#### RECORDS FOR THE EXERCISE ####

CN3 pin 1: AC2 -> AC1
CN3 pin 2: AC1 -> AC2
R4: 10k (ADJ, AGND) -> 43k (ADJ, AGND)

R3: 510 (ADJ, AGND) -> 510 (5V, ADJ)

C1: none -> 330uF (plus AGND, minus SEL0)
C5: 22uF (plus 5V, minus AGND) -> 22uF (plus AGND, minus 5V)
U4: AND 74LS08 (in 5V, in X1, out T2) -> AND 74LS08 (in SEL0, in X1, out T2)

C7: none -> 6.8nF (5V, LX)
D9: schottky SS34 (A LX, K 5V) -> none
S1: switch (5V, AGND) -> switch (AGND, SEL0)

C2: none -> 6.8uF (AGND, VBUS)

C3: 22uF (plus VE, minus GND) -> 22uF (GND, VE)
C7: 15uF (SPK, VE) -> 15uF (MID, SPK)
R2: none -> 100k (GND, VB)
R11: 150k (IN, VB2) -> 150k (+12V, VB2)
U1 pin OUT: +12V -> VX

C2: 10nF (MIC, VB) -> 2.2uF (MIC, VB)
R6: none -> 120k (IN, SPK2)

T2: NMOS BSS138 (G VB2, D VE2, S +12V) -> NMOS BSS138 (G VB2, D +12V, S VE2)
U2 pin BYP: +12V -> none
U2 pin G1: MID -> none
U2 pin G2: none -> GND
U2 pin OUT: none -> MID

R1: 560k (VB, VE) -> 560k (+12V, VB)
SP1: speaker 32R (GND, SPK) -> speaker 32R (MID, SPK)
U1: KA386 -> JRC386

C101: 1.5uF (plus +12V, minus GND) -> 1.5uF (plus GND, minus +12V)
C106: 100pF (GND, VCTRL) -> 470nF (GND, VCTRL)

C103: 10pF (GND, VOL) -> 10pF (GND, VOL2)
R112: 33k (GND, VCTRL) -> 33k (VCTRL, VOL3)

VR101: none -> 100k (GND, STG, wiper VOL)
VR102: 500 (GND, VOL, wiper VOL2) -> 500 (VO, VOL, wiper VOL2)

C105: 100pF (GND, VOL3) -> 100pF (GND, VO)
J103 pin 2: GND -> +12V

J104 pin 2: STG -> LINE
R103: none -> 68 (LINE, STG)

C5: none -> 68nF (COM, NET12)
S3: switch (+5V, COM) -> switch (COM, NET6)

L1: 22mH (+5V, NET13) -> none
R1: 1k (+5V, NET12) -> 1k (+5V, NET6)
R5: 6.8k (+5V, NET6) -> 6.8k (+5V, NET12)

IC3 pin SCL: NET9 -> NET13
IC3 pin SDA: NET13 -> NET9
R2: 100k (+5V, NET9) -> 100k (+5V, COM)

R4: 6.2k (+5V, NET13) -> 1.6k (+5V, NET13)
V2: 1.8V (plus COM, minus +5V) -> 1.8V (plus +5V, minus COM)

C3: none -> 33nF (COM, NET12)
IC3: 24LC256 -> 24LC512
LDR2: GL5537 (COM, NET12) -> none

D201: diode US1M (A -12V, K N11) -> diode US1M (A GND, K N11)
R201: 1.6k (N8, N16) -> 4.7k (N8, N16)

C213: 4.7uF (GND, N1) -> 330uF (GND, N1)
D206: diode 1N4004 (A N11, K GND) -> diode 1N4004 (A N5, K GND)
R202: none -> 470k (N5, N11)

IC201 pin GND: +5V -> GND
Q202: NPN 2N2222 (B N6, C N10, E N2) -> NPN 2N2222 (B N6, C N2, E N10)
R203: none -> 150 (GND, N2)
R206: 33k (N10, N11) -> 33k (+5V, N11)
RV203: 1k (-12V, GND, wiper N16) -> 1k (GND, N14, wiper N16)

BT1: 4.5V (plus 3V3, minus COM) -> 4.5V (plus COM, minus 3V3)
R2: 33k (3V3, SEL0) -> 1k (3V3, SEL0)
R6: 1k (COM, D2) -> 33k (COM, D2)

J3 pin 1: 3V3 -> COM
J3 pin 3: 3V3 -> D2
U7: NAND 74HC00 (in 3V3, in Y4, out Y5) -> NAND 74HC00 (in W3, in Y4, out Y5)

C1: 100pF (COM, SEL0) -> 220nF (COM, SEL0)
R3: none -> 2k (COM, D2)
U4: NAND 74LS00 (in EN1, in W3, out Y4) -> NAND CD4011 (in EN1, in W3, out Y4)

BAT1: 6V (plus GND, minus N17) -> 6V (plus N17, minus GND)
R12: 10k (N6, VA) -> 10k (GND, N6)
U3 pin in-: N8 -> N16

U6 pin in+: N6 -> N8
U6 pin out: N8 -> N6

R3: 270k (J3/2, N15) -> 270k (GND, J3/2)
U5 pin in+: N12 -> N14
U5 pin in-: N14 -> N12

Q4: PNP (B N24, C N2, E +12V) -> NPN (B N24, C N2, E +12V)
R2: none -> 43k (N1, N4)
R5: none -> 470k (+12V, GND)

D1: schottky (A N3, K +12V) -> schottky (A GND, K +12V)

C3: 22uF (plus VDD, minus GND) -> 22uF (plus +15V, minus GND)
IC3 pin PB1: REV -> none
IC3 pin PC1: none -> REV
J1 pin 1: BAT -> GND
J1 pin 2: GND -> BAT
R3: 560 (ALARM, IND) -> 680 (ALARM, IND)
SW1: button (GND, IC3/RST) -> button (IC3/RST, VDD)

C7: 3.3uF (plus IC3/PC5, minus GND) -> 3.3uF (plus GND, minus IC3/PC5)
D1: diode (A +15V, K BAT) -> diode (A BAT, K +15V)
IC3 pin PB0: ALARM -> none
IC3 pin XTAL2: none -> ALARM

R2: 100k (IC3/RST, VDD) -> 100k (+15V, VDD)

####

◆ ABOUT THIS EXERCISE ◆
Starting at the line that has "C3: none -> 33nF (COM, NET12)" and ending at the line that has "U3 pin in-: N8 -> N16", please write out the lines above exactly, leaving out all others.

◆ WORKED SOLUTION ◆
C3: none -> 33nF (COM, NET12)
IC3: 24LC256 -> 24LC512
LDR2: GL5537 (COM, NET12) -> none

D201: diode US1M (A -12V, K N11) -> diode US1M (A GND, K N11)
R201: 1.6k (N8, N16) -> 4.7k (N8, N16)

C213: 4.7uF (GND, N1) -> 330uF (GND, N1)
D206: diode 1N4004 (A N11, K GND) -> diode 1N4004 (A N5, K GND)
R202: none -> 470k (N5, N11)

IC201 pin GND: +5V -> GND
Q202: NPN 2N2222 (B N6, C N10, E N2) -> NPN 2N2222 (B N6, C N2, E N10)
R203: none -> 150 (GND, N2)
R206: 33k (N10, N11) -> 33k (+5V, N11)
RV203: 1k (-12V, GND, wiper N16) -> 1k (GND, N14, wiper N16)

BT1: 4.5V (plus 3V3, minus COM) -> 4.5V (plus COM, minus 3V3)
R2: 33k (3V3, SEL0) -> 1k (3V3, SEL0)
R6: 1k (COM, D2) -> 33k (COM, D2)

J3 pin 1: 3V3 -> COM
J3 pin 3: 3V3 -> D2
U7: NAND 74HC00 (in 3V3, in Y4, out Y5) -> NAND 74HC00 (in W3, in Y4, out Y5)

C1: 100pF (COM, SEL0) -> 220nF (COM, SEL0)
R3: none -> 2k (COM, D2)
U4: NAND 74LS00 (in EN1, in W3, out Y4) -> NAND CD4011 (in EN1, in W3, out Y4)

BAT1: 6V (plus GND, minus N17) -> 6V (plus N17, minus GND)
R12: 10k (N6, VA) -> 10k (GND, N6)
U3 pin in-: N8 -> N16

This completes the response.